* **Task**:
Across the whole listing, return each line exactly, with no images included.

***** Dataset excerpt *****

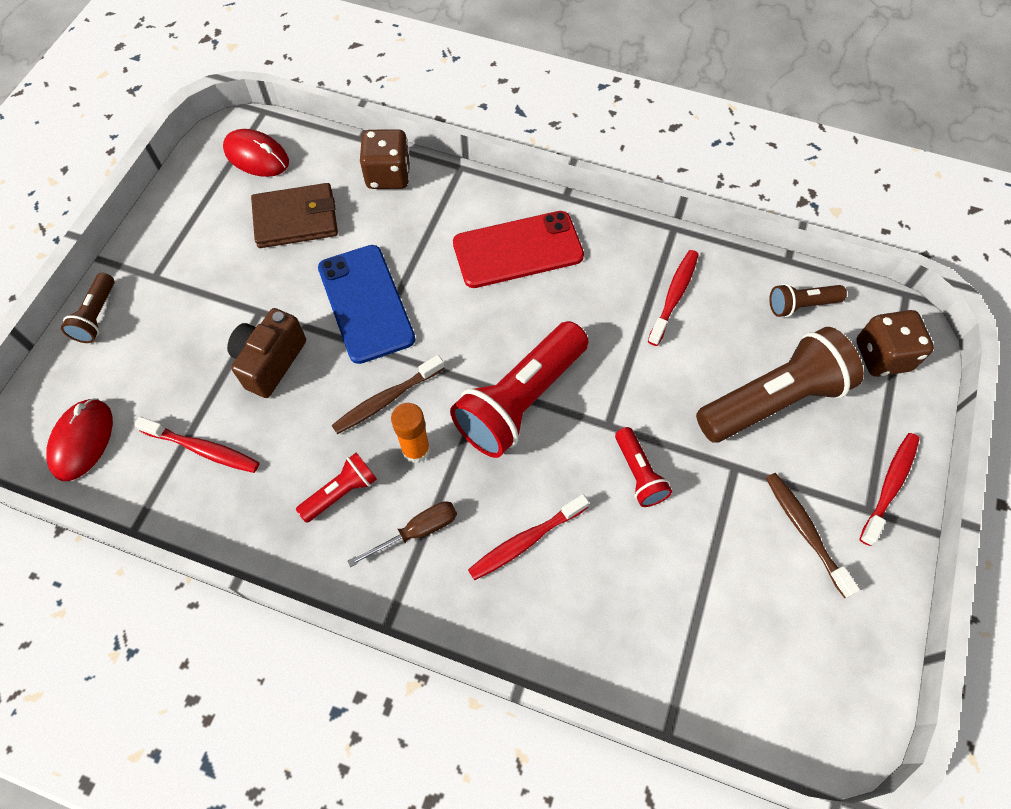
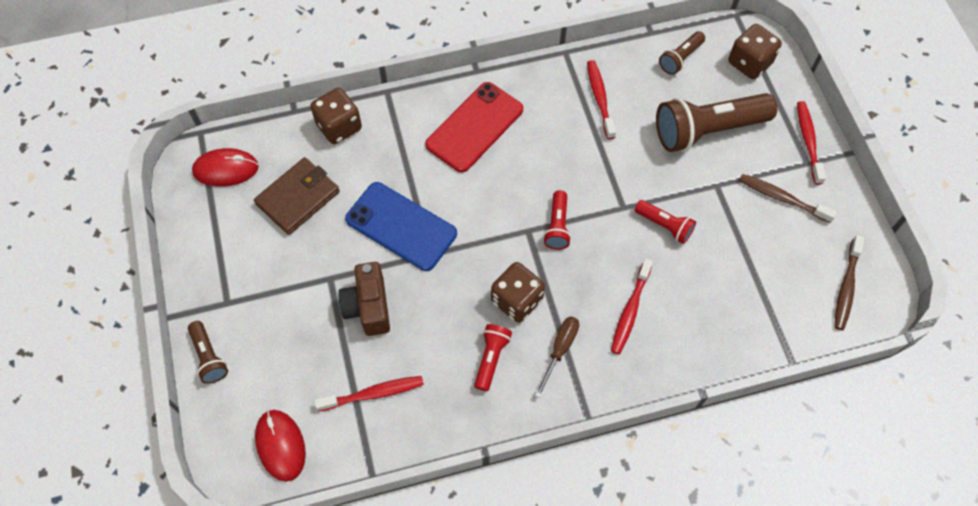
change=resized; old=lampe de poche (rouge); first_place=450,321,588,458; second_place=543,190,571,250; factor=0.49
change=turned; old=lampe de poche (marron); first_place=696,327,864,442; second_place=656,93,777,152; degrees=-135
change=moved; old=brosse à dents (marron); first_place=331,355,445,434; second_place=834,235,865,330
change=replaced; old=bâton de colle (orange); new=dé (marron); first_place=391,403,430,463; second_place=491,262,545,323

*****

* **Problem solution**:
change=resized; old=lampe de poche (rouge); first_place=450,321,588,458; second_place=543,190,571,250; factor=0.49
change=turned; old=lampe de poche (marron); first_place=696,327,864,442; second_place=656,93,777,152; degrees=-135
change=moved; old=brosse à dents (marron); first_place=331,355,445,434; second_place=834,235,865,330
change=replaced; old=bâton de colle (orange); new=dé (marron); first_place=391,403,430,463; second_place=491,262,545,323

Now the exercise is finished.